▶ **What to work on**:
Determine the number of lines in the listing below that hold the word "moved". Write the number alone.

▶ **Provided material**:
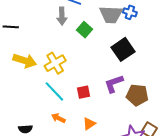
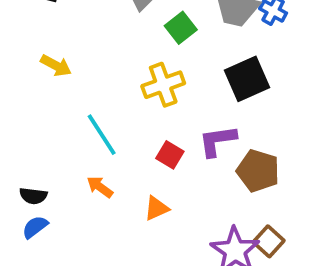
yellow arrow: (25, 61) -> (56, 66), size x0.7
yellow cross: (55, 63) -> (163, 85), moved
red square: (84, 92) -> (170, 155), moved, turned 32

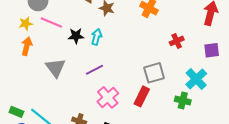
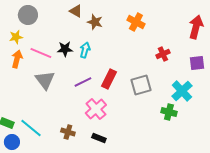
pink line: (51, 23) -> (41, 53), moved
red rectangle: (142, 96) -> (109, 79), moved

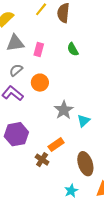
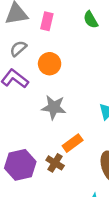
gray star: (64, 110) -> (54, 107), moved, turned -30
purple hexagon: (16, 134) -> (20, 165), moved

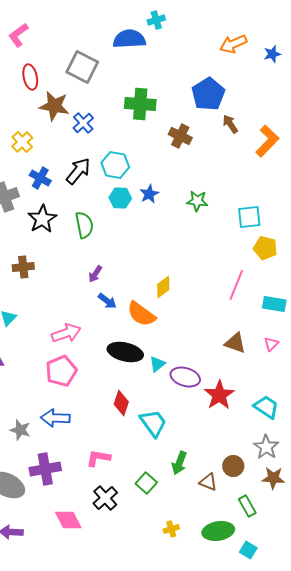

▶ **Result for this exercise**:
6